#### [WORK ITEM]
Return only these lines, exactly: the one containing "turquoise nut: 11 -> 13" and every line after it in the listing.

____________

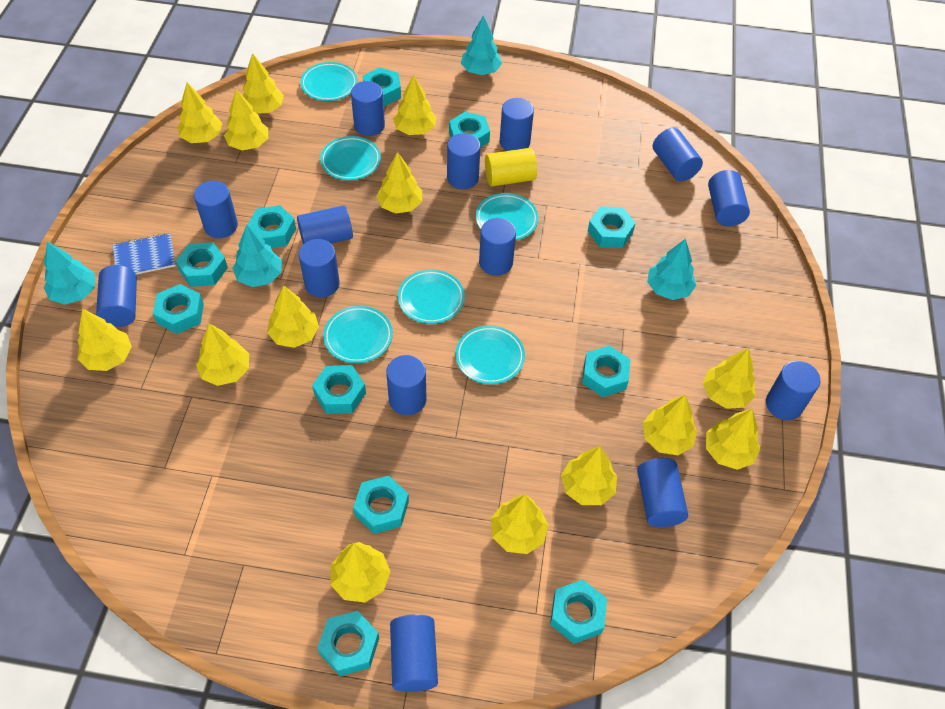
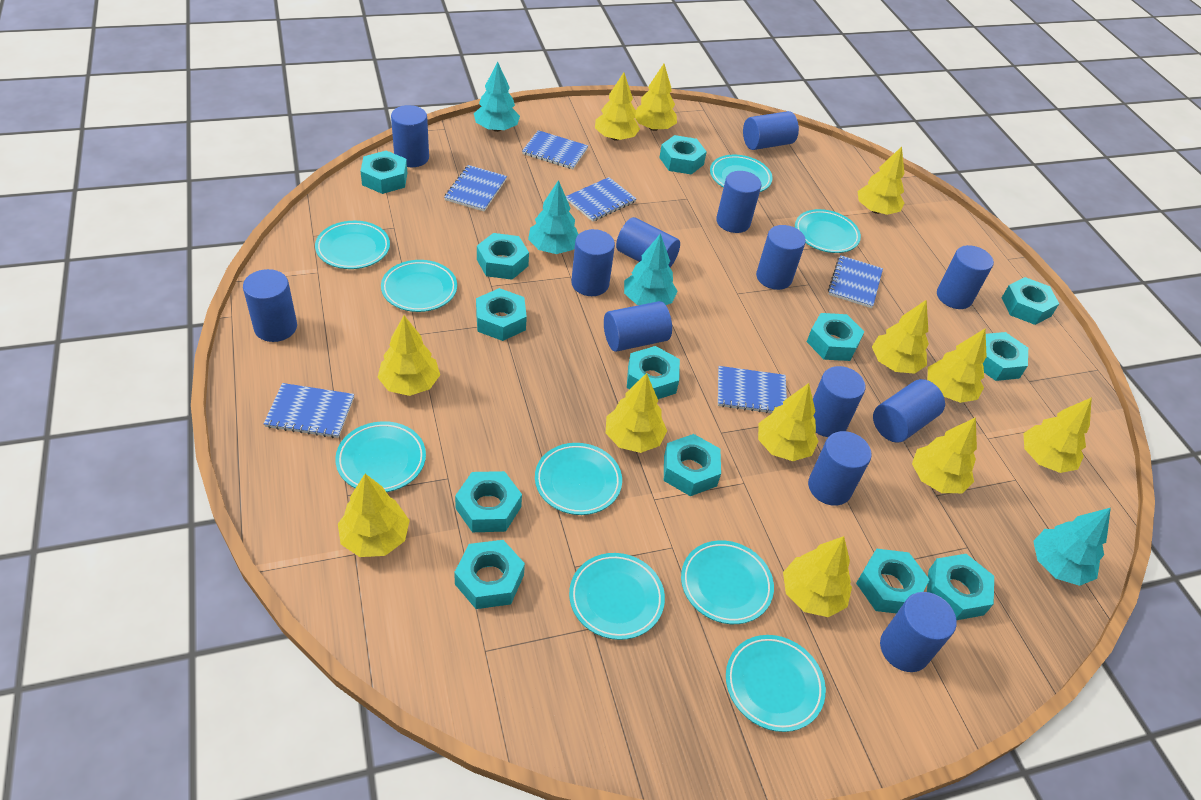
blue cylinder: 14 -> 13
blue notebook: 1 -> 6
turquoise nut: 11 -> 13
turquoise plate: 6 -> 9
yellow cylinder: 1 -> 0
yellow tree: 14 -> 12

____________

#### [EXERCISE ANSWER]
turquoise nut: 11 -> 13
turquoise plate: 6 -> 9
yellow cylinder: 1 -> 0
yellow tree: 14 -> 12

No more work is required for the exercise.